[RECORD EXCERPTS Boundary: Start]
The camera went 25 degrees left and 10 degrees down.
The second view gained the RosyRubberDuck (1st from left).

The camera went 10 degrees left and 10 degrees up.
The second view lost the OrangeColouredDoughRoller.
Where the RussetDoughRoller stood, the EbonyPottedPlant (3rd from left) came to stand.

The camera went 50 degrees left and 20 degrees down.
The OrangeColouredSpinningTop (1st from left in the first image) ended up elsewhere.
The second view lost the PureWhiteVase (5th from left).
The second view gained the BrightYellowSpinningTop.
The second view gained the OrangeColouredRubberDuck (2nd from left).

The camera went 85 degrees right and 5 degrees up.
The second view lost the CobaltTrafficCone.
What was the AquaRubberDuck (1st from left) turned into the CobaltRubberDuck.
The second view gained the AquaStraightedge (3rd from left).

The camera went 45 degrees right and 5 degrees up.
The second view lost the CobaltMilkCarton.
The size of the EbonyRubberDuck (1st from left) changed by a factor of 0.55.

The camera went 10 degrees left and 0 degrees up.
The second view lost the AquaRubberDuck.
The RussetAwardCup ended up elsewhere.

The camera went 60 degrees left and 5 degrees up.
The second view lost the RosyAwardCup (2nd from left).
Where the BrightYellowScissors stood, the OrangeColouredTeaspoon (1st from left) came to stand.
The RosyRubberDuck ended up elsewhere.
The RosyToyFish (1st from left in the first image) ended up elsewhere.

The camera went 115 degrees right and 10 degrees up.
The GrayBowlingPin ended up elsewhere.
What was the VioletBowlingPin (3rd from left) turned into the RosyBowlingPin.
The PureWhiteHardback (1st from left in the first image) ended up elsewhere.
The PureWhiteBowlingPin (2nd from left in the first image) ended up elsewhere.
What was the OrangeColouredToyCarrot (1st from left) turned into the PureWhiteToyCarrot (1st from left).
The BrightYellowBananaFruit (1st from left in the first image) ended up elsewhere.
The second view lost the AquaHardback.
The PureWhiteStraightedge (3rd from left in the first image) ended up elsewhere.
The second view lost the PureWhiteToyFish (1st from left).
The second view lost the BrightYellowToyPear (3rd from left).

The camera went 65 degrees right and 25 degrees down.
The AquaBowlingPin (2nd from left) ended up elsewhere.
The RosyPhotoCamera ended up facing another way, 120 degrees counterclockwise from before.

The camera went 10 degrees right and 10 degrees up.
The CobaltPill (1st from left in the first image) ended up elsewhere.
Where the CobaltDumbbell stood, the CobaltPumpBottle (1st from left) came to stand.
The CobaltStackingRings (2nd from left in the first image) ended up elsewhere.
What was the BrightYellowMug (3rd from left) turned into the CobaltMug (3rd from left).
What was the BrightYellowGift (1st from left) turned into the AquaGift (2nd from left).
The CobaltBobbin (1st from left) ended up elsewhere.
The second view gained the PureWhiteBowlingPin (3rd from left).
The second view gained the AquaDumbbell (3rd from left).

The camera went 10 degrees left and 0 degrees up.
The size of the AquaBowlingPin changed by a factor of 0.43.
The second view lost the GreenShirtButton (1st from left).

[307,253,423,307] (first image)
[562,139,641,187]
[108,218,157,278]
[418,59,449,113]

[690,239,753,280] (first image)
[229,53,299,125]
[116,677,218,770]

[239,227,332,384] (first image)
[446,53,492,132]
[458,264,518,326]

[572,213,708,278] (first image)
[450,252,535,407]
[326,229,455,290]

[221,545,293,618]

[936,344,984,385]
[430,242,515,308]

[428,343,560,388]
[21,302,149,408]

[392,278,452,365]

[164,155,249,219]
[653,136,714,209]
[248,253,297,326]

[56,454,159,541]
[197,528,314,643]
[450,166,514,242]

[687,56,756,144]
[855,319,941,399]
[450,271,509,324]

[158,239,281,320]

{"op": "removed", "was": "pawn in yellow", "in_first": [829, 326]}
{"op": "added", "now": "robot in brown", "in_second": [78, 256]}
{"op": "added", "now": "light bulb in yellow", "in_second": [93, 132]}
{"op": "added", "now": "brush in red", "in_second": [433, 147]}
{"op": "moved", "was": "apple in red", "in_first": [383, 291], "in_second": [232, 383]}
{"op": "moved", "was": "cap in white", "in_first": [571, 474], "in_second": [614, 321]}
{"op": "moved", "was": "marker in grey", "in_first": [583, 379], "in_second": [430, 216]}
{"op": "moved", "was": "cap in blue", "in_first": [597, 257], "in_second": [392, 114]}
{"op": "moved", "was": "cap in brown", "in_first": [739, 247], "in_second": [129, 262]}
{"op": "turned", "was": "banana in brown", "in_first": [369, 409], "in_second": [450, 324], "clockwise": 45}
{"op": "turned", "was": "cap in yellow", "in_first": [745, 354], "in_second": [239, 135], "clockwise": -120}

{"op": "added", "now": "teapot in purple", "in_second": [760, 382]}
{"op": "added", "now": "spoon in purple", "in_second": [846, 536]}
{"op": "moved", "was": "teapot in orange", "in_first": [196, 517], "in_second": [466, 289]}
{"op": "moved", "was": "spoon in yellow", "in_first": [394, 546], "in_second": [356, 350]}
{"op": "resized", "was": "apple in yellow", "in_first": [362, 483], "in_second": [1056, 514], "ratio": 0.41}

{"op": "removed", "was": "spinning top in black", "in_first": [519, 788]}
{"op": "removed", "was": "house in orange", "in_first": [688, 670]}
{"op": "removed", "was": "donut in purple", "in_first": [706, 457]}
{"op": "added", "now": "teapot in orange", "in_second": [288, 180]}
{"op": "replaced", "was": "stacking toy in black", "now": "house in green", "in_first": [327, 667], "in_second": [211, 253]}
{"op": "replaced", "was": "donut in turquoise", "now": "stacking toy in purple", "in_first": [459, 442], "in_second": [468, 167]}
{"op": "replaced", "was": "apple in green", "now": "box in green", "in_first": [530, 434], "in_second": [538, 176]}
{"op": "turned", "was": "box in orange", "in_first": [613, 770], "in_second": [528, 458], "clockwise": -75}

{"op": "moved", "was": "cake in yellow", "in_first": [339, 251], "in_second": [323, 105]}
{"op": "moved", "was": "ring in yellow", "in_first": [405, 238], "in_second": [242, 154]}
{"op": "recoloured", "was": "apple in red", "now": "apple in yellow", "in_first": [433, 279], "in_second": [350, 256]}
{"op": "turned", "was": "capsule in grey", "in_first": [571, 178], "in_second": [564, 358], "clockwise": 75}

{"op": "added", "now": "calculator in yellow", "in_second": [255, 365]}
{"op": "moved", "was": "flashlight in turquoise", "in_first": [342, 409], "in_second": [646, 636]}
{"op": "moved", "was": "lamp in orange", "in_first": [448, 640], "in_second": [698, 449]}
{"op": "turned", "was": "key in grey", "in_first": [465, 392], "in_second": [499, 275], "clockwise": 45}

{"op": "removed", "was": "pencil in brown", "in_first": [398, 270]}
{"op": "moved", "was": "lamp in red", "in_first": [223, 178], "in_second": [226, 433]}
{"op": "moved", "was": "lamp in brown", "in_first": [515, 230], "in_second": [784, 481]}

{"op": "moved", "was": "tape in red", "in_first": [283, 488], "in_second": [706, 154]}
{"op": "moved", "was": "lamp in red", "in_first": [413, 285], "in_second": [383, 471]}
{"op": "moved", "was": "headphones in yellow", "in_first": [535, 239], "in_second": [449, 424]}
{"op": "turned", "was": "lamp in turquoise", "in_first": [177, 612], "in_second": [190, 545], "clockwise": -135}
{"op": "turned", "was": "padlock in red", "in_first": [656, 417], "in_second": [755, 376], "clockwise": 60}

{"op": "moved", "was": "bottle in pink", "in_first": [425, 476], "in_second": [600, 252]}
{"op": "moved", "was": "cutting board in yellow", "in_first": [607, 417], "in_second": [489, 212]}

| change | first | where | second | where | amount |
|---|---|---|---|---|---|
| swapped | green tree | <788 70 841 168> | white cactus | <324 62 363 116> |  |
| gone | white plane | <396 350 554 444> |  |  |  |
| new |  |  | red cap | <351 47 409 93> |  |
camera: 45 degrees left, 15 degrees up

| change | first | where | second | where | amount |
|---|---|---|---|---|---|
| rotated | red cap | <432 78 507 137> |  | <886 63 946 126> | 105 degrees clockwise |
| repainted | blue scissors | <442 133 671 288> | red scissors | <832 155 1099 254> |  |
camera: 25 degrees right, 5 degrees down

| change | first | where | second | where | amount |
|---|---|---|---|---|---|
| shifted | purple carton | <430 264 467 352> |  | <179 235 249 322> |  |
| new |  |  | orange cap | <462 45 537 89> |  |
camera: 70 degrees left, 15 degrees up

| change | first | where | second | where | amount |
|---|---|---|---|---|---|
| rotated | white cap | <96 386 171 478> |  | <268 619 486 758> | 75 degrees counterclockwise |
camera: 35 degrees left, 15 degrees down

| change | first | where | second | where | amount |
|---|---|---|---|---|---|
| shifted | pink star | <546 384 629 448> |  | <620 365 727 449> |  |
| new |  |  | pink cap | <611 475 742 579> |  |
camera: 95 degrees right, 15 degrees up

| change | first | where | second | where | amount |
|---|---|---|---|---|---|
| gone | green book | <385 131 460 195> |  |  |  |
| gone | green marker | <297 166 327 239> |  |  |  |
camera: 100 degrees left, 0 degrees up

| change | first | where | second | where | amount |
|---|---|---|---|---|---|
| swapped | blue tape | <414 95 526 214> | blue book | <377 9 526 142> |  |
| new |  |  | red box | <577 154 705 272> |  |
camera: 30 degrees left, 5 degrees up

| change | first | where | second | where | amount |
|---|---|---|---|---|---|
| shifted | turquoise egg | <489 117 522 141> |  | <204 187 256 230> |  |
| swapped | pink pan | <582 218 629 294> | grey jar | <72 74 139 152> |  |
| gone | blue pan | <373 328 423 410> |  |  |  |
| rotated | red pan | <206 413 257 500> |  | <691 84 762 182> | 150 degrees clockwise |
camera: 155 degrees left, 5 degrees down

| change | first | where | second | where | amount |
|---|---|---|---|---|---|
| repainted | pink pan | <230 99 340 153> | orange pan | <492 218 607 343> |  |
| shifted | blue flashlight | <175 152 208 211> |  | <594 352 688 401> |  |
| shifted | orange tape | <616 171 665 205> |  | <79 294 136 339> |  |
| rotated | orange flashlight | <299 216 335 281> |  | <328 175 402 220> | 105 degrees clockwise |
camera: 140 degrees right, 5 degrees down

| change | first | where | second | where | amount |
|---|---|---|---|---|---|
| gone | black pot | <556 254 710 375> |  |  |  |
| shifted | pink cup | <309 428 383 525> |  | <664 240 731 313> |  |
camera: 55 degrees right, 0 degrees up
[RECORD EXCERPTS Boundary: End]
▶ [EXERCISE PROMPT] Starting with the line that holds "swapped | green" and ending with the line that holds "<351 47 409", retype every line in the data above exactly, and nothing else.

▶ [REPLY TO THE TASK]
| swapped | green tree | <788 70 841 168> | white cactus | <324 62 363 116> |  |
| gone | white plane | <396 350 554 444> |  |  |  |
| new |  |  | red cap | <351 47 409 93> |  |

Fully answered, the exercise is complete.